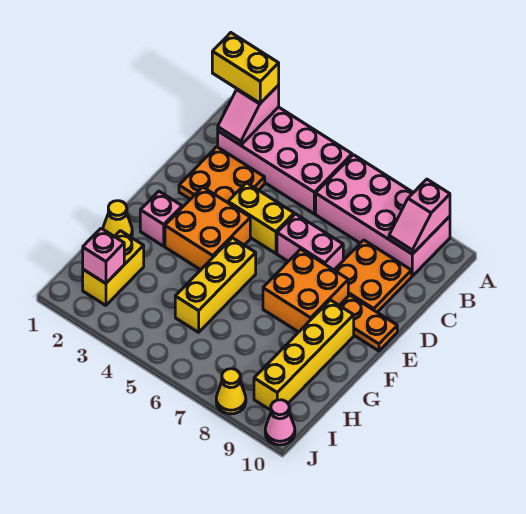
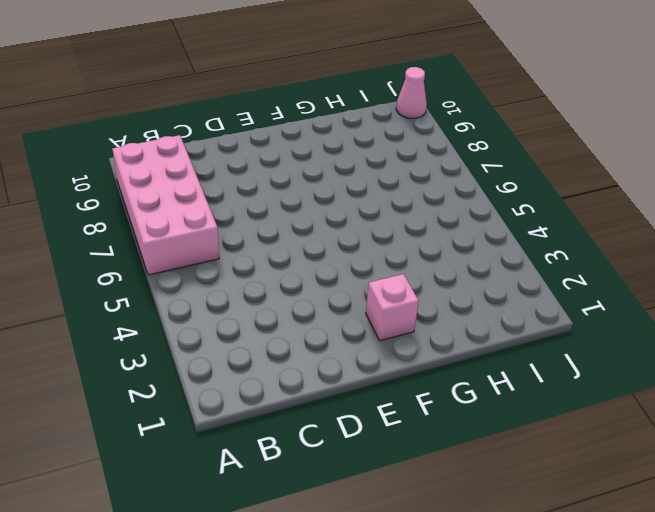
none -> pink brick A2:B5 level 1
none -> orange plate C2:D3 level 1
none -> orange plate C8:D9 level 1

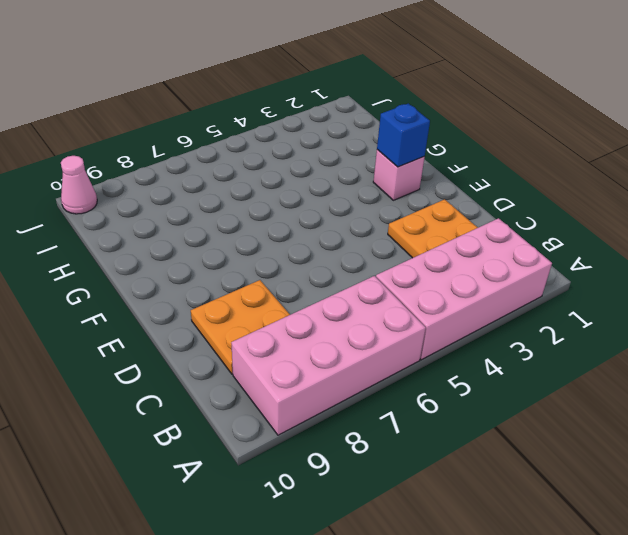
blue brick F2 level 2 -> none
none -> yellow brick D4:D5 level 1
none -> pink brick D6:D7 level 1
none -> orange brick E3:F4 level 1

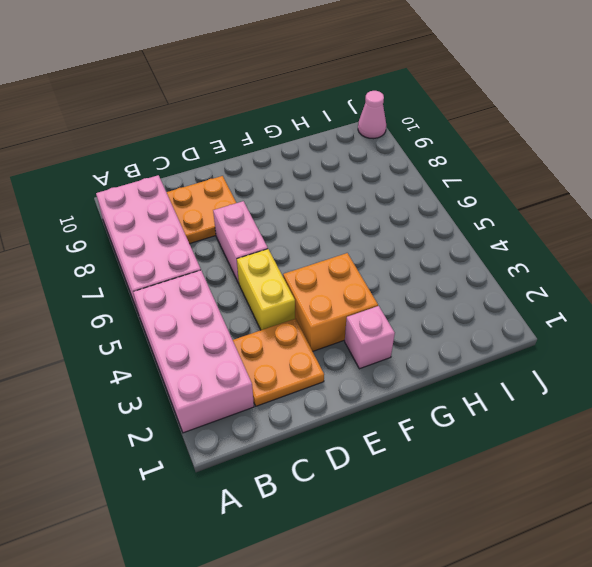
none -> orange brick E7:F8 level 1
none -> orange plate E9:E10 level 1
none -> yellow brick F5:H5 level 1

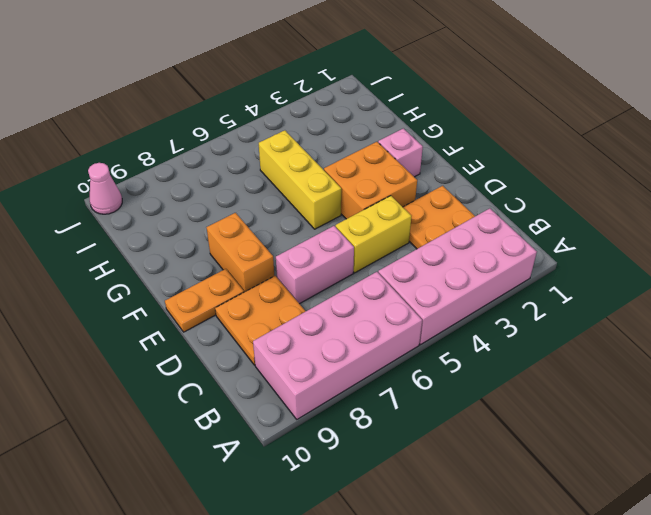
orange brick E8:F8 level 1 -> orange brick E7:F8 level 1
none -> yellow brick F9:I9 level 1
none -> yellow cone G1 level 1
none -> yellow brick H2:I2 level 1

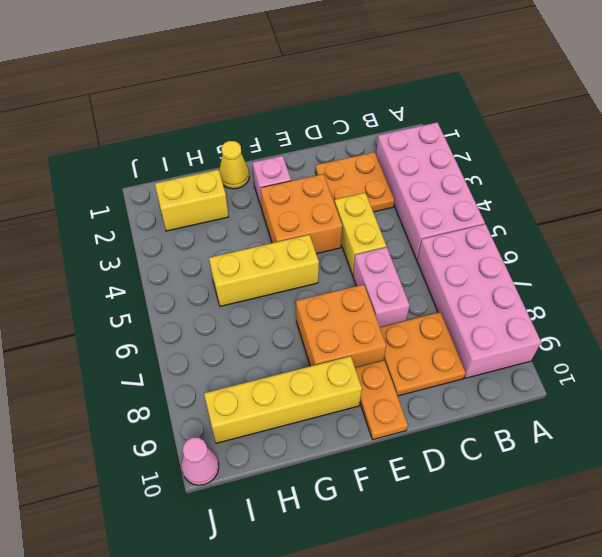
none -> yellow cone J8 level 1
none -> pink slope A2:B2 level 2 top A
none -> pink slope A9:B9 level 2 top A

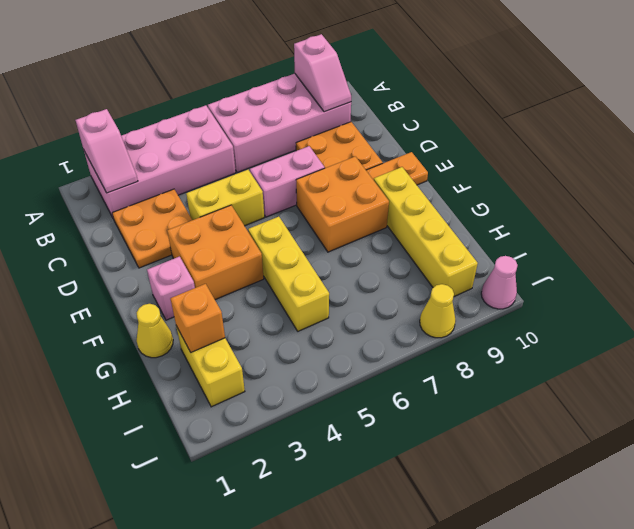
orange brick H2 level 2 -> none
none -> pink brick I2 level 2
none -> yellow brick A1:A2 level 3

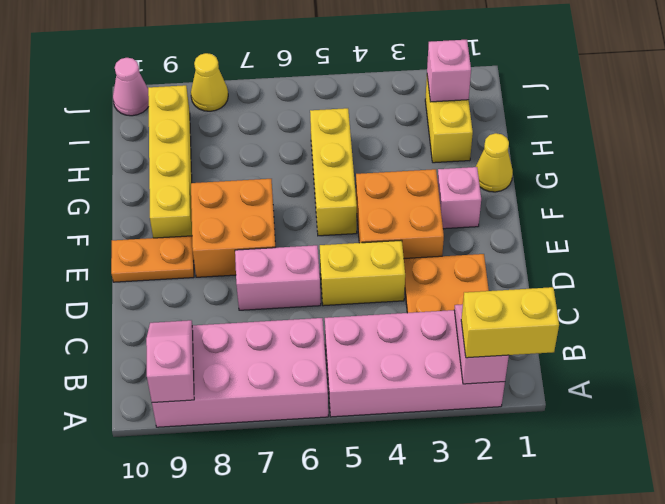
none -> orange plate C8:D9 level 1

########################################

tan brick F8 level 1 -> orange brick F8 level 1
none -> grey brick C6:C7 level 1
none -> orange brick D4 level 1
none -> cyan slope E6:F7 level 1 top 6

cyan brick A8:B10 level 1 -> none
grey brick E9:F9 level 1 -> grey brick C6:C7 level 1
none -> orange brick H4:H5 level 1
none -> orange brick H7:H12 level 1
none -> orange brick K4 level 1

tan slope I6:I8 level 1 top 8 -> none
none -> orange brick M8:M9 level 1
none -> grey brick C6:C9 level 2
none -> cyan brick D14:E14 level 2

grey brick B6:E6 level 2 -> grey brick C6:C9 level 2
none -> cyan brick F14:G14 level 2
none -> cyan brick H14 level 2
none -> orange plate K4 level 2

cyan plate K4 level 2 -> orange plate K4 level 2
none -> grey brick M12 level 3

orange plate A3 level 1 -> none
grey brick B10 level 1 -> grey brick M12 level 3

########################################

**PROBLEM TO SOLVE**. From the records given above, copy all lines containing "plate".

**ANSWER FOR THE TASK**.
none -> orange plate C2:D3 level 1
none -> orange plate C8:D9 level 1
none -> orange plate E9:E10 level 1
none -> orange plate C8:D9 level 1
none -> orange plate K4 level 2
cyan plate K4 level 2 -> orange plate K4 level 2
orange plate A3 level 1 -> none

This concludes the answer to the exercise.